BEGIN

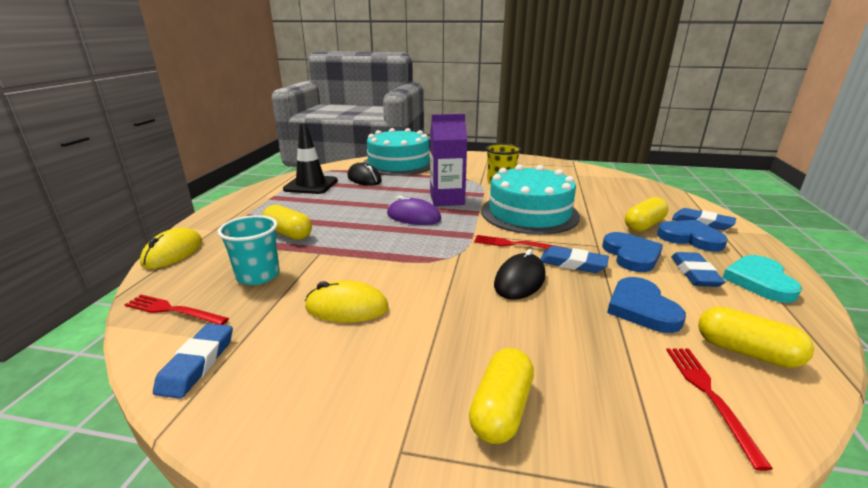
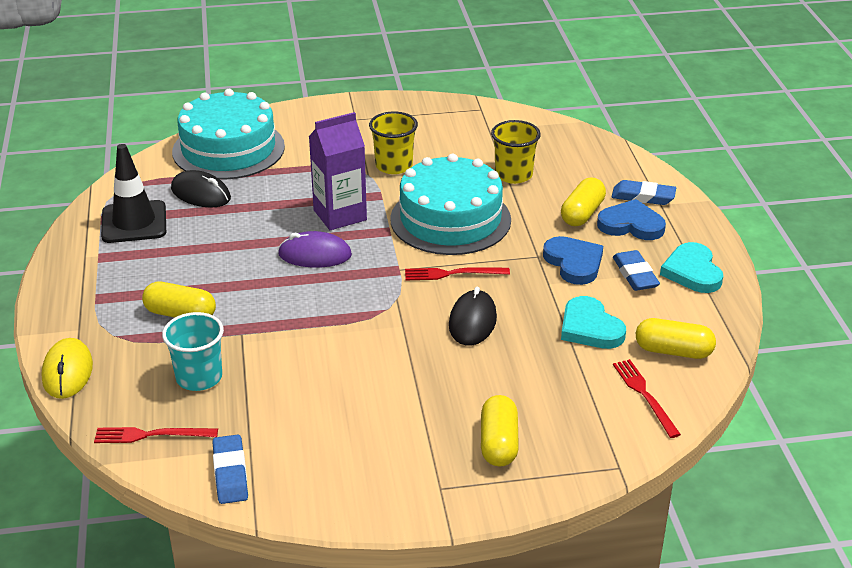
camera: 20 degrees left, 10 degrees up
(347, 307) = (322, 391): yellow mouse -> none
(572, 263) = (518, 288): blue eraser -> none
(589, 197) = (513, 175): none -> yellow cup
(641, 308) = (590, 328): blue heart -> turquoise heart

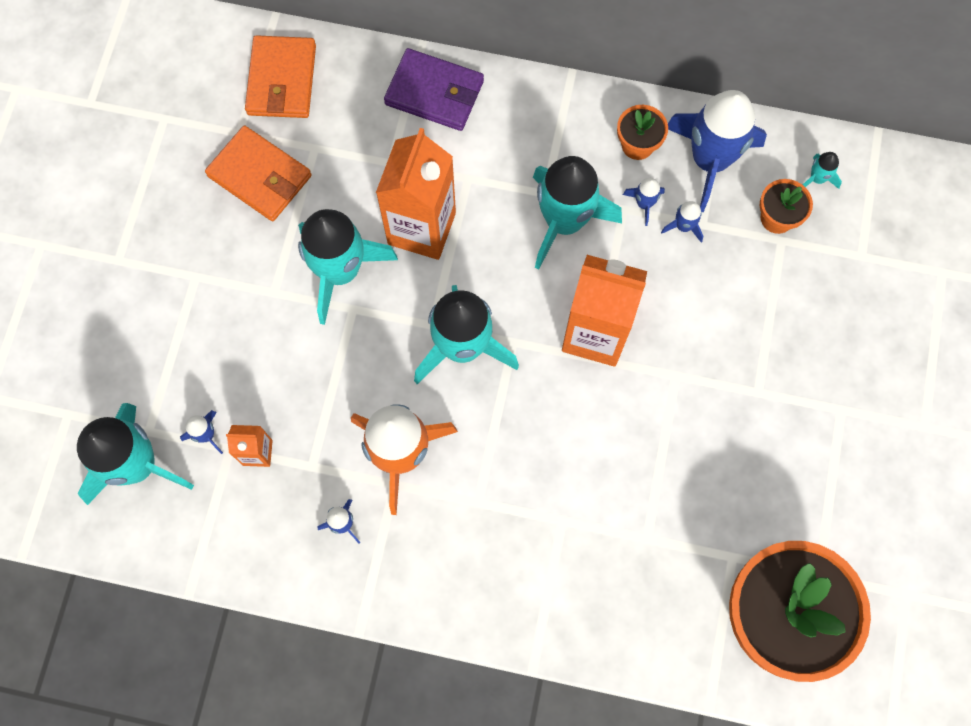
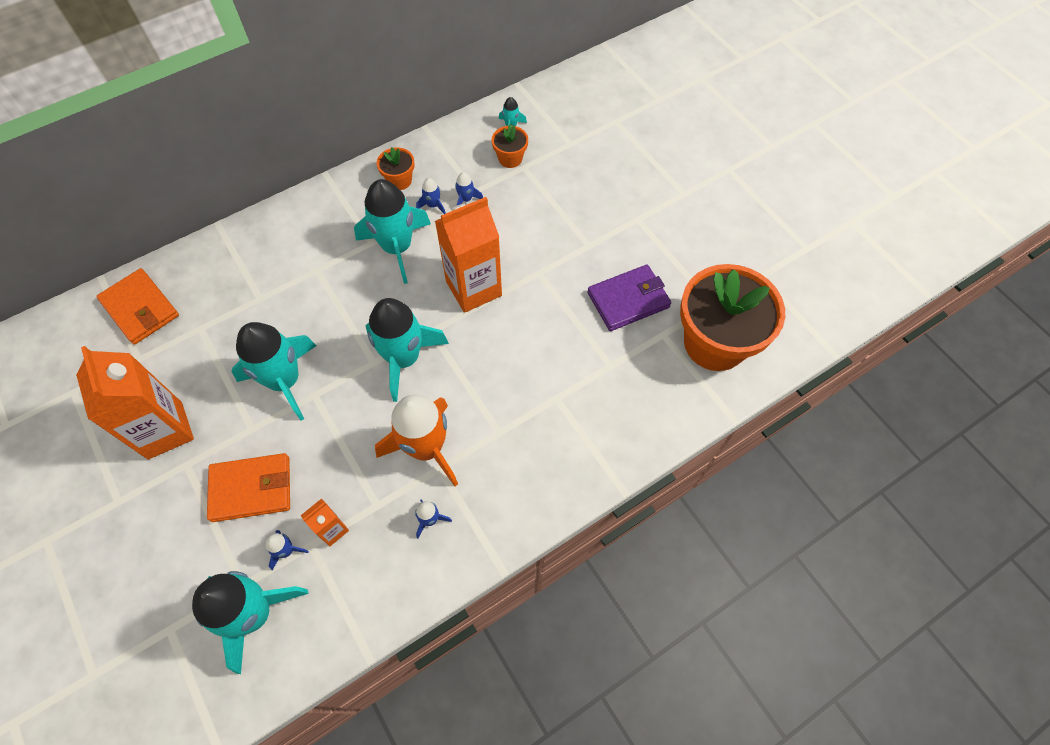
camera: 45 degrees left, 10 degrees down
(260, 176) = (177, 372): orange wallet -> orange wallet (251, 489)
(421, 228) = (314, 317): orange carton -> orange carton (165, 430)
(434, 92) = (251, 242): purple wallet -> purple wallet (628, 300)
(710, 160) = (447, 159): blue rocket -> none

END

I need every line of the data that has the word "wallet"; please list them.

Answer to the exercise:
(260, 176) = (177, 372): orange wallet -> orange wallet (251, 489)
(434, 92) = (251, 242): purple wallet -> purple wallet (628, 300)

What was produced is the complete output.